A word-for-word copy of all entries is required, without images.

============

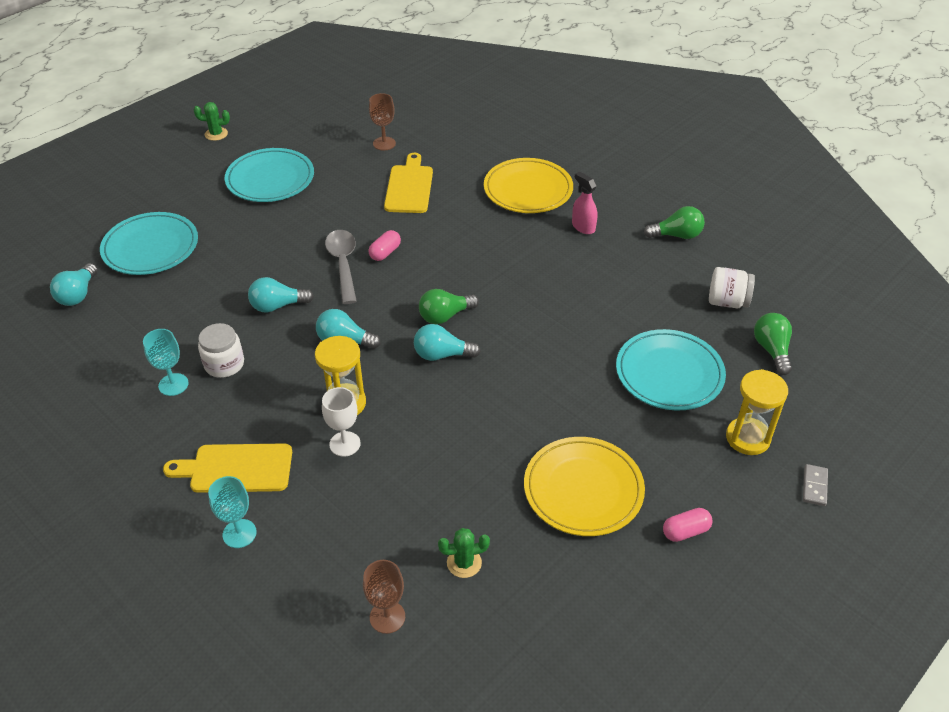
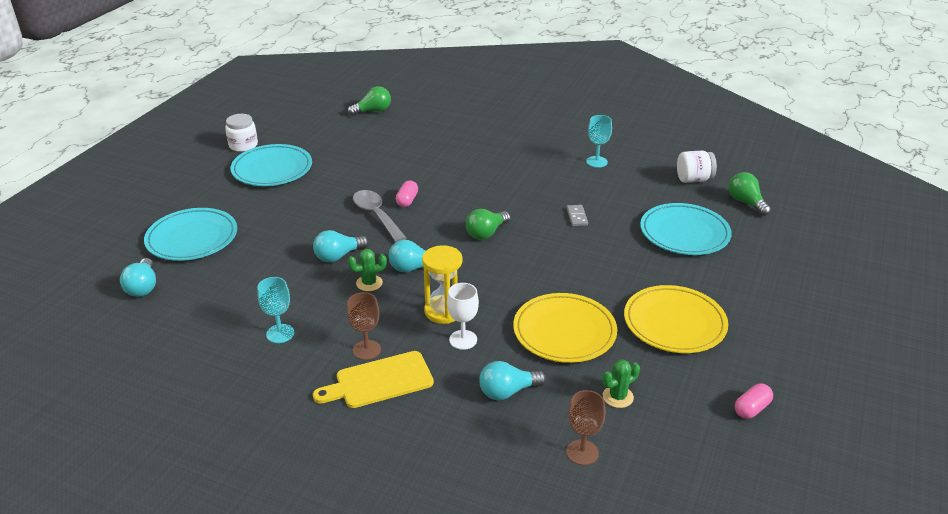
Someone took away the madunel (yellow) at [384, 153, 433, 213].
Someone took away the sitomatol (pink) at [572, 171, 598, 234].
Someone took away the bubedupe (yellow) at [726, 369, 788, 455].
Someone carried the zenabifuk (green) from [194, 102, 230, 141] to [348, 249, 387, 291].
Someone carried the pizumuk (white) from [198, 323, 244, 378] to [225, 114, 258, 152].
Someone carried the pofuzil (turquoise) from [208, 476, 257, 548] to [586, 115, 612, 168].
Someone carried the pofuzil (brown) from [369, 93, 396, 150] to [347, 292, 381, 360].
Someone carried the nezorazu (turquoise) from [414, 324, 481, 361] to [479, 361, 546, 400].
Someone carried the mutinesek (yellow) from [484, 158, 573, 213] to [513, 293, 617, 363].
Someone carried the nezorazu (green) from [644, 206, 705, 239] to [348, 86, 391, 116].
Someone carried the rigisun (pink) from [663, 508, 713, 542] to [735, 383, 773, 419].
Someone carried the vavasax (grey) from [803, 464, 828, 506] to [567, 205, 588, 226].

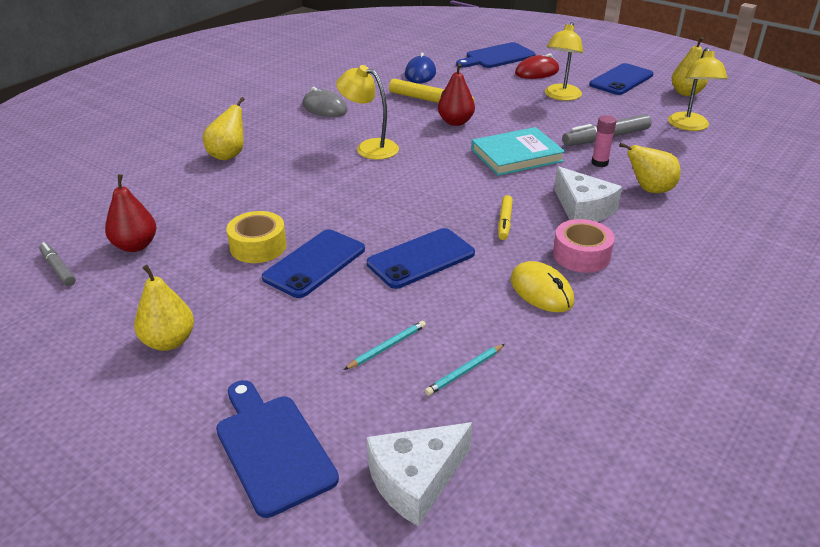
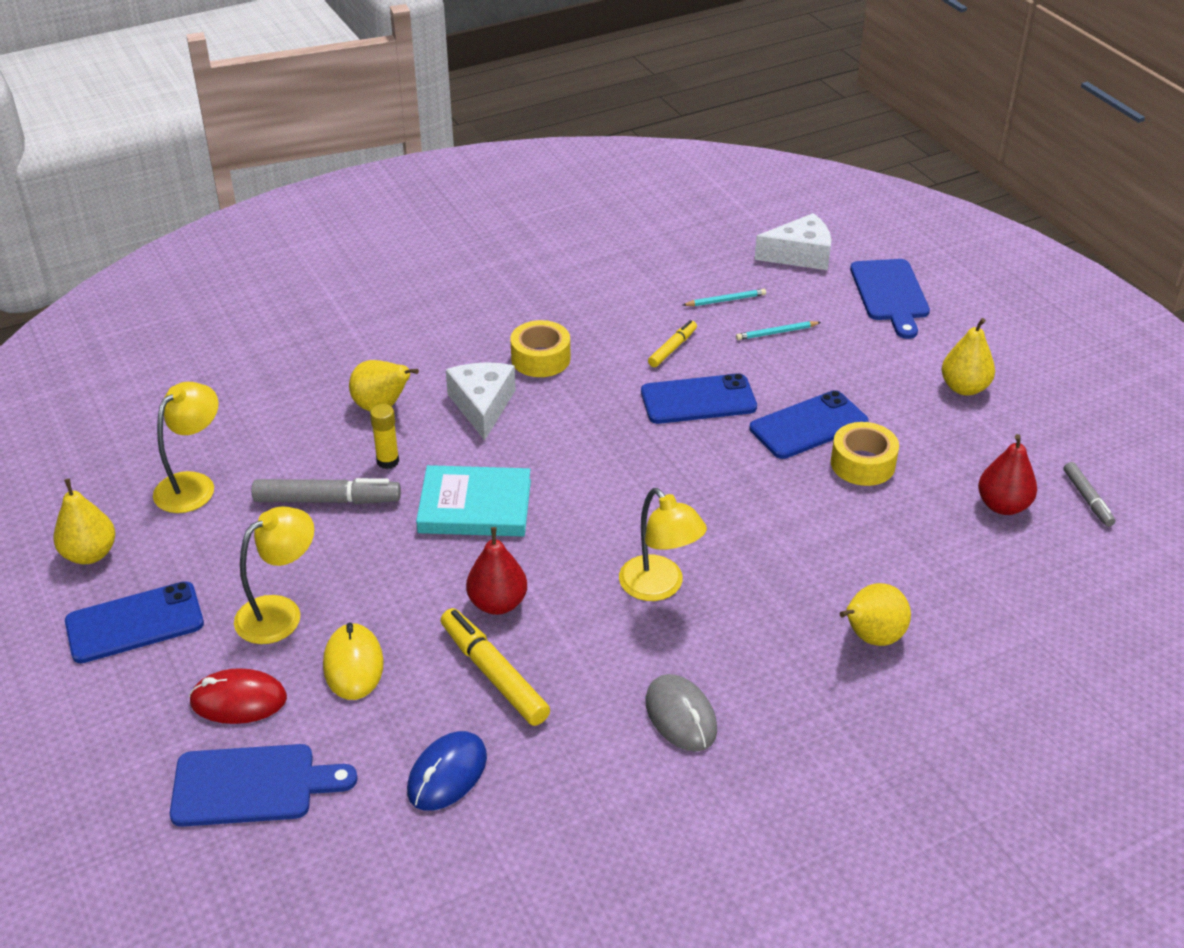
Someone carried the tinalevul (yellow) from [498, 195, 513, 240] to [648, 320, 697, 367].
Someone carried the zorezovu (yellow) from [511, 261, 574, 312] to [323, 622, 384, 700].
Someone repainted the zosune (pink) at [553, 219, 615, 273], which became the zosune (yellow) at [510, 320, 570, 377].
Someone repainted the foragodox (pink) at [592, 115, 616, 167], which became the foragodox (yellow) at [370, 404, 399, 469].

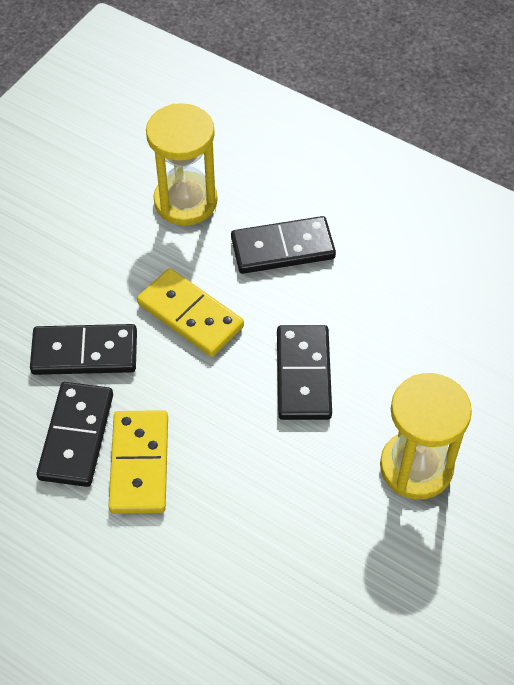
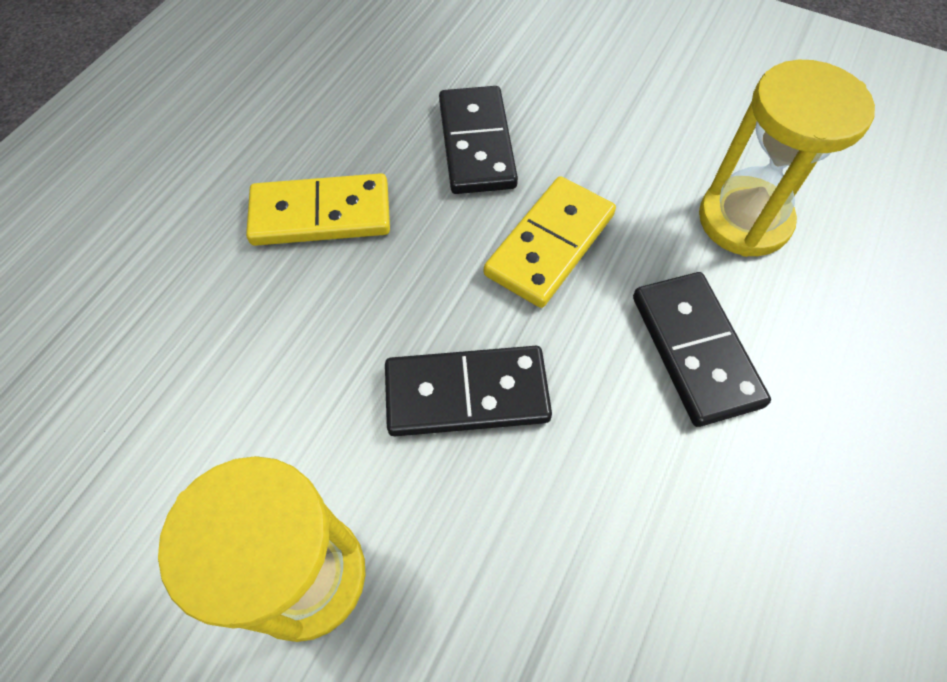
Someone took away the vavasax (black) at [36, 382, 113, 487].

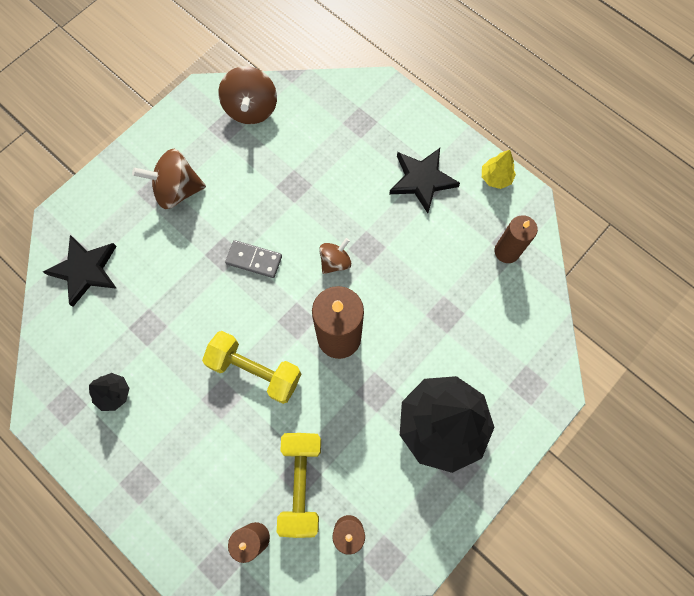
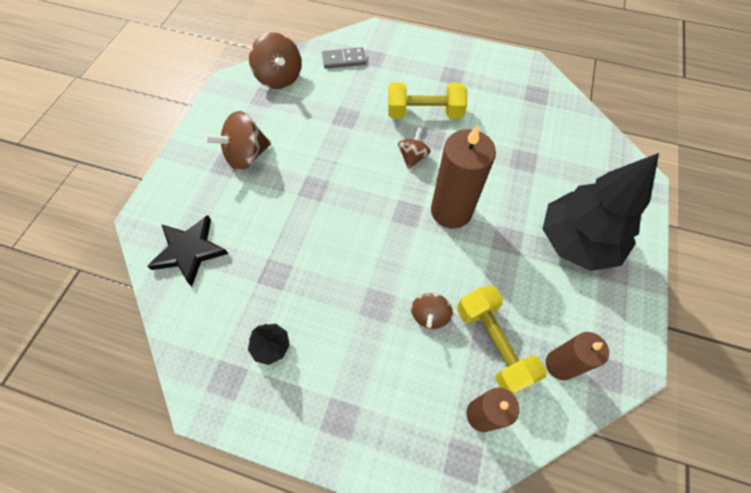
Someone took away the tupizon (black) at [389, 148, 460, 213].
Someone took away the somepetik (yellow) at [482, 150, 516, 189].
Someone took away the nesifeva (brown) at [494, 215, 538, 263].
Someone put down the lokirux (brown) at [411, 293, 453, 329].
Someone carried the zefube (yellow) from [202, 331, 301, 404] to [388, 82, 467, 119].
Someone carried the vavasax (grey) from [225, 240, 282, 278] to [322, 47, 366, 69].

============

Exercise response:
Someone took away the madunel (yellow) at [384, 153, 433, 213].
Someone took away the sitomatol (pink) at [572, 171, 598, 234].
Someone took away the bubedupe (yellow) at [726, 369, 788, 455].
Someone carried the zenabifuk (green) from [194, 102, 230, 141] to [348, 249, 387, 291].
Someone carried the pizumuk (white) from [198, 323, 244, 378] to [225, 114, 258, 152].
Someone carried the pofuzil (turquoise) from [208, 476, 257, 548] to [586, 115, 612, 168].
Someone carried the pofuzil (brown) from [369, 93, 396, 150] to [347, 292, 381, 360].
Someone carried the nezorazu (turquoise) from [414, 324, 481, 361] to [479, 361, 546, 400].
Someone carried the mutinesek (yellow) from [484, 158, 573, 213] to [513, 293, 617, 363].
Someone carried the nezorazu (green) from [644, 206, 705, 239] to [348, 86, 391, 116].
Someone carried the rigisun (pink) from [663, 508, 713, 542] to [735, 383, 773, 419].
Someone carried the vavasax (grey) from [803, 464, 828, 506] to [567, 205, 588, 226].

Someone carried the tinalevul (yellow) from [498, 195, 513, 240] to [648, 320, 697, 367].
Someone carried the zorezovu (yellow) from [511, 261, 574, 312] to [323, 622, 384, 700].
Someone repainted the zosune (pink) at [553, 219, 615, 273], which became the zosune (yellow) at [510, 320, 570, 377].
Someone repainted the foragodox (pink) at [592, 115, 616, 167], which became the foragodox (yellow) at [370, 404, 399, 469].

Someone took away the vavasax (black) at [36, 382, 113, 487].

Someone took away the tupizon (black) at [389, 148, 460, 213].
Someone took away the somepetik (yellow) at [482, 150, 516, 189].
Someone took away the nesifeva (brown) at [494, 215, 538, 263].
Someone put down the lokirux (brown) at [411, 293, 453, 329].
Someone carried the zefube (yellow) from [202, 331, 301, 404] to [388, 82, 467, 119].
Someone carried the vavasax (grey) from [225, 240, 282, 278] to [322, 47, 366, 69].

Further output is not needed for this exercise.